EXERCISE REQUIREMENTS:
The reply should contain all the data below, repeated exactly, and none of the images.

RECORDS FOR THE EXERCISE:
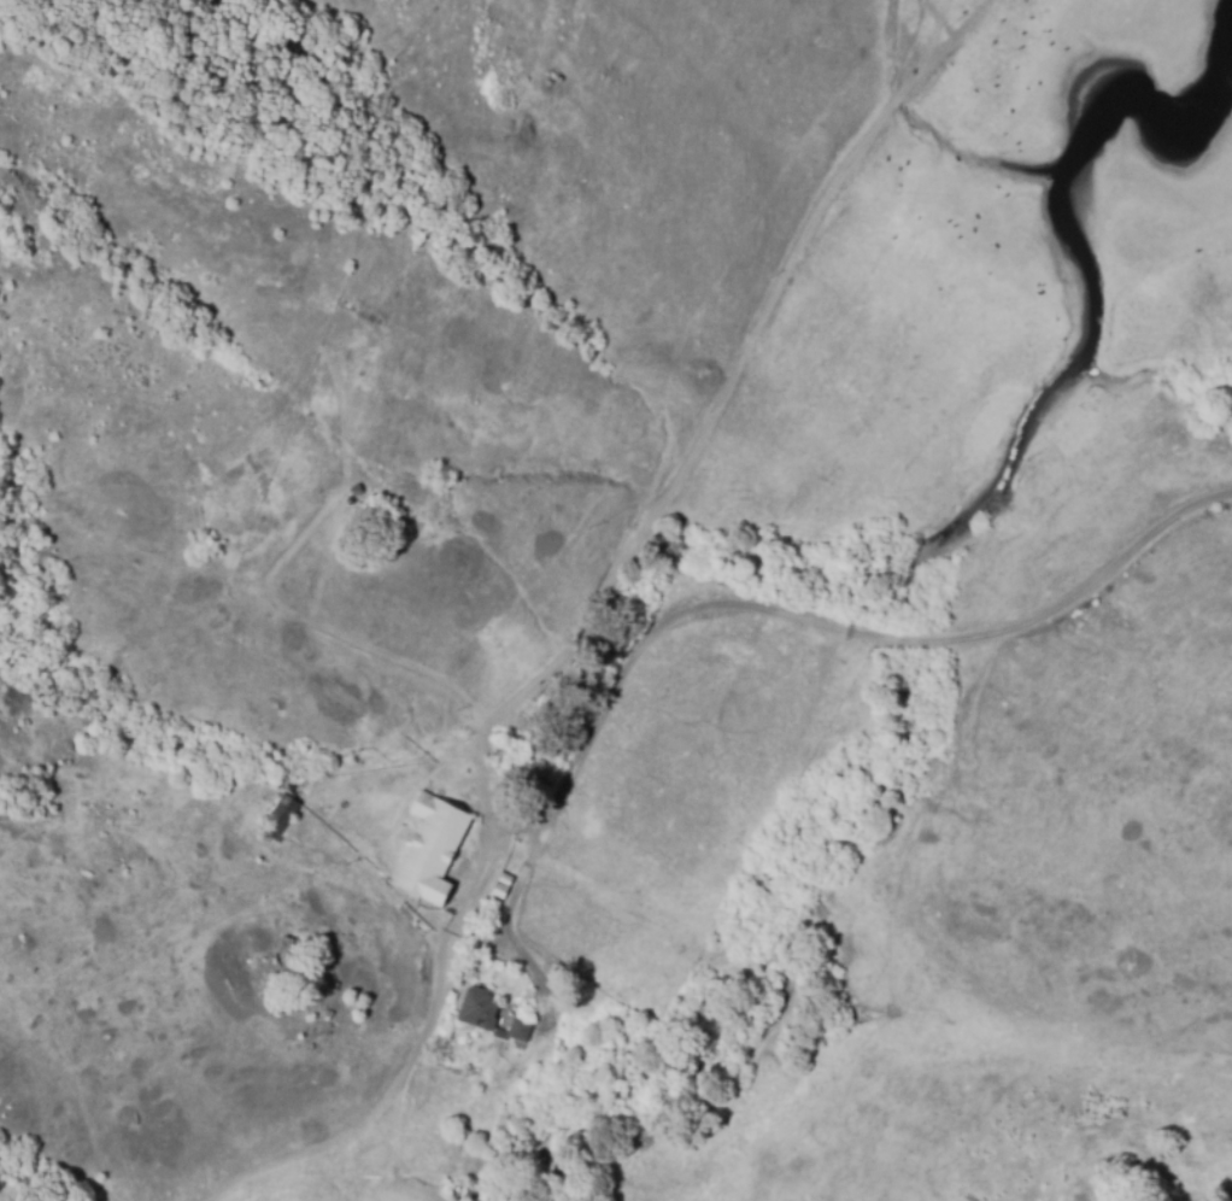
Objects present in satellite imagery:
road: (708, 423)
road: (824, 627)
building: (431, 855)
building: (501, 890)
building: (479, 1014)
road: (431, 1017)
building: (519, 1034)

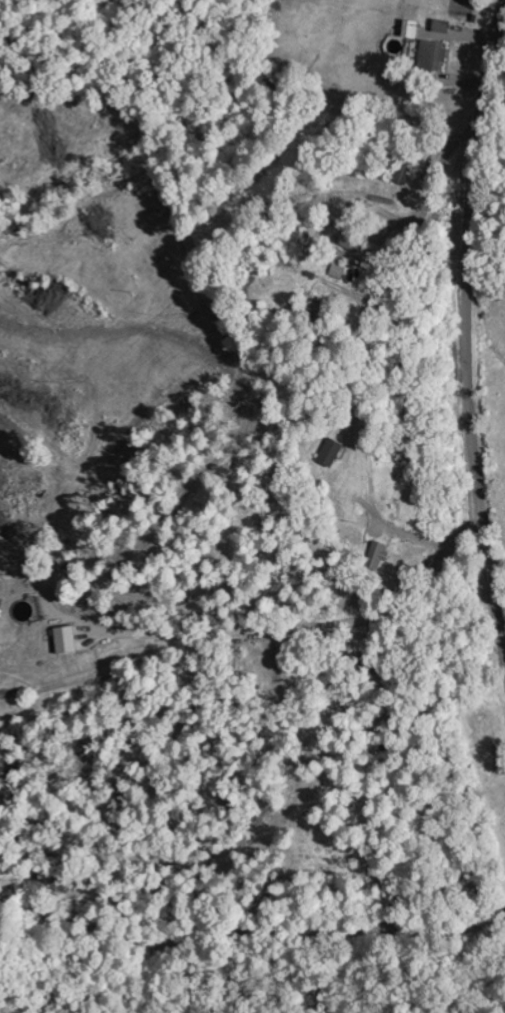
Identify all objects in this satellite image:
building: (440, 25)
building: (409, 28)
building: (431, 55)
building: (348, 241)
road: (465, 332)
building: (324, 451)
building: (373, 554)
building: (58, 557)
road: (263, 603)
building: (63, 639)
road: (257, 767)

EXPECTED OUTPUT:
Objects present in satellite imagery:
road: (708, 423)
road: (824, 627)
building: (431, 855)
building: (501, 890)
building: (479, 1014)
road: (431, 1017)
building: (519, 1034)

Identify all objects in this satellite image:
building: (440, 25)
building: (409, 28)
building: (431, 55)
building: (348, 241)
road: (465, 332)
building: (324, 451)
building: (373, 554)
building: (58, 557)
road: (263, 603)
building: (63, 639)
road: (257, 767)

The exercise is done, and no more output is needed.